WHAT IS EXPECTED: Look below for the line that contains "blue key: 3 -> 1", then copy it and each following line exactly, through and including the line that contains "yellow cactus: 2 -> 0".

EXCERPTED RECORDS:
━━━━━━━━━━━━━━━━━━━━
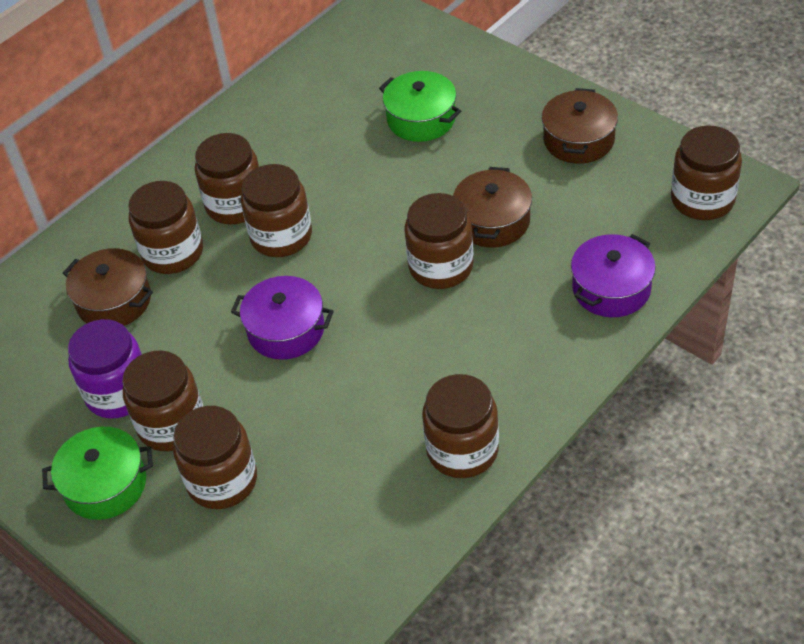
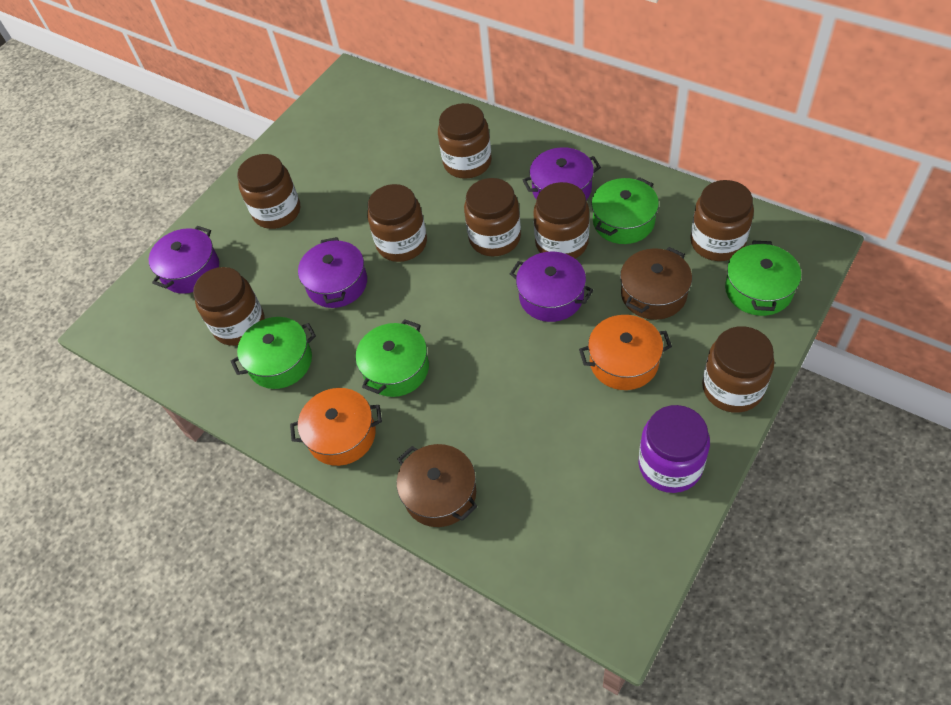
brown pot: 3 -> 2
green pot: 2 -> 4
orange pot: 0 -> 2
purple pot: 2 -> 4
━━━━━━━━━━━━━━━━━━━━
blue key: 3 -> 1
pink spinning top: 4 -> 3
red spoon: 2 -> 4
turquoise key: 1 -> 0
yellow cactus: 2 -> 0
━━━━━━━━━━━━━━━━━━━━
TASK RESULT:
blue key: 3 -> 1
pink spinning top: 4 -> 3
red spoon: 2 -> 4
turquoise key: 1 -> 0
yellow cactus: 2 -> 0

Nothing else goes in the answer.